*Exercise goal*:
Your answer is the line containing "black brick L2:N2 level 1 -> none" plus every line after it through the end of the records, printed exactly and free of pictures.

*Data*:
□ □ □ □
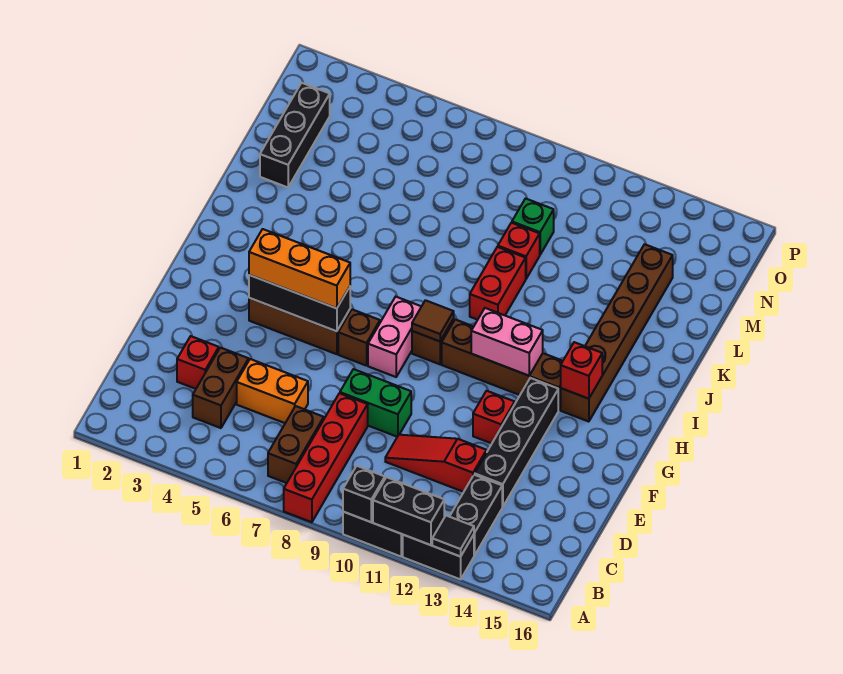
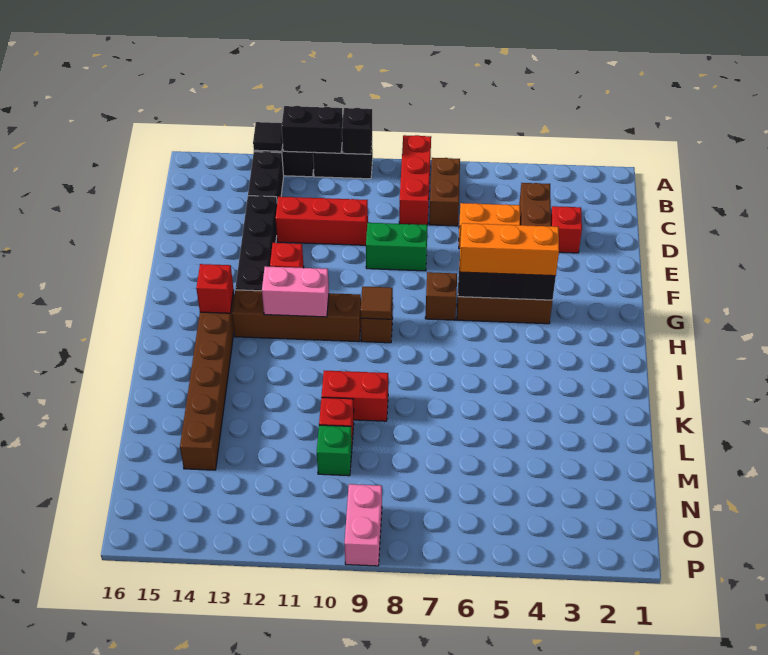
red brick A8:D8 level 1 -> red brick A8:C8 level 1
red slope D10:D12 level 1 top 12 -> red brick D10:D12 level 1
pink brick G8:H8 level 1 -> pink brick O9:P9 level 1
red brick J10:K10 level 1 -> red brick K9:K10 level 1
black brick L2:N2 level 1 -> none

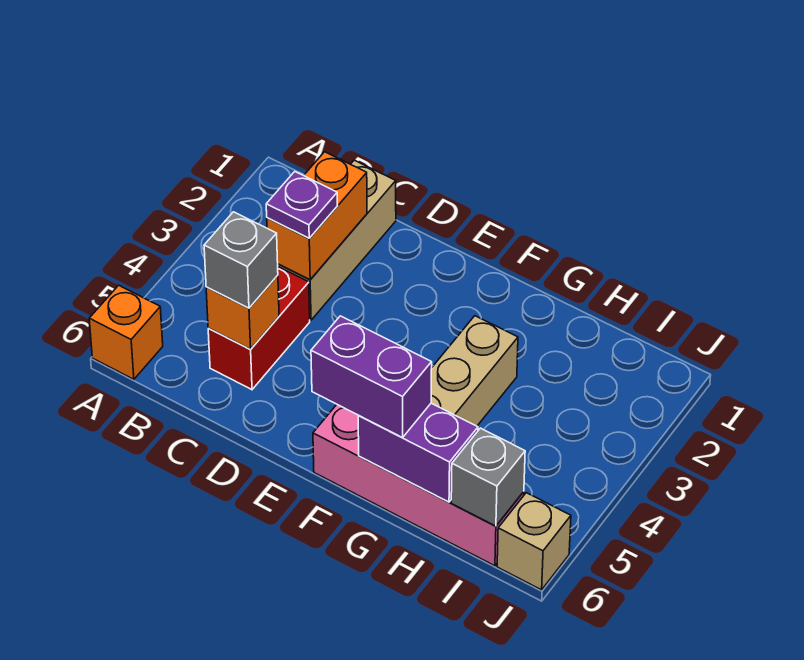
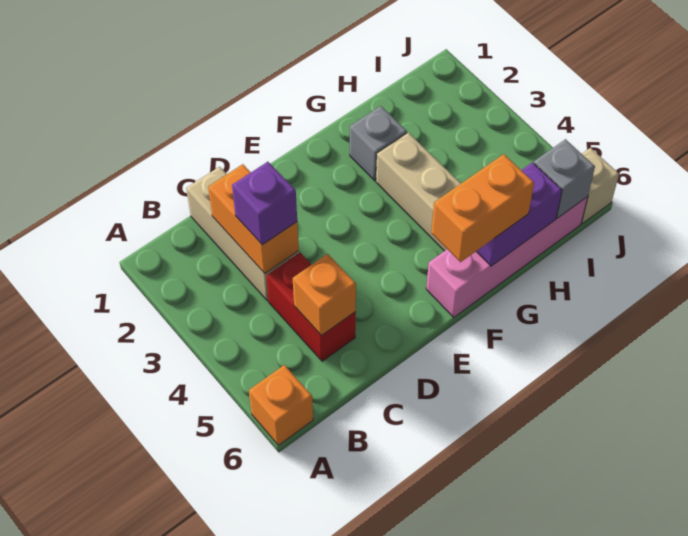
purple plate C3 level 3 -> purple brick C3 level 3
grey brick C5 level 3 -> grey brick G2 level 1
purple brick F6:G6 level 3 -> orange brick F6:G6 level 3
□ □ □ □
*Result below*:
black brick L2:N2 level 1 -> none

purple plate C3 level 3 -> purple brick C3 level 3
grey brick C5 level 3 -> grey brick G2 level 1
purple brick F6:G6 level 3 -> orange brick F6:G6 level 3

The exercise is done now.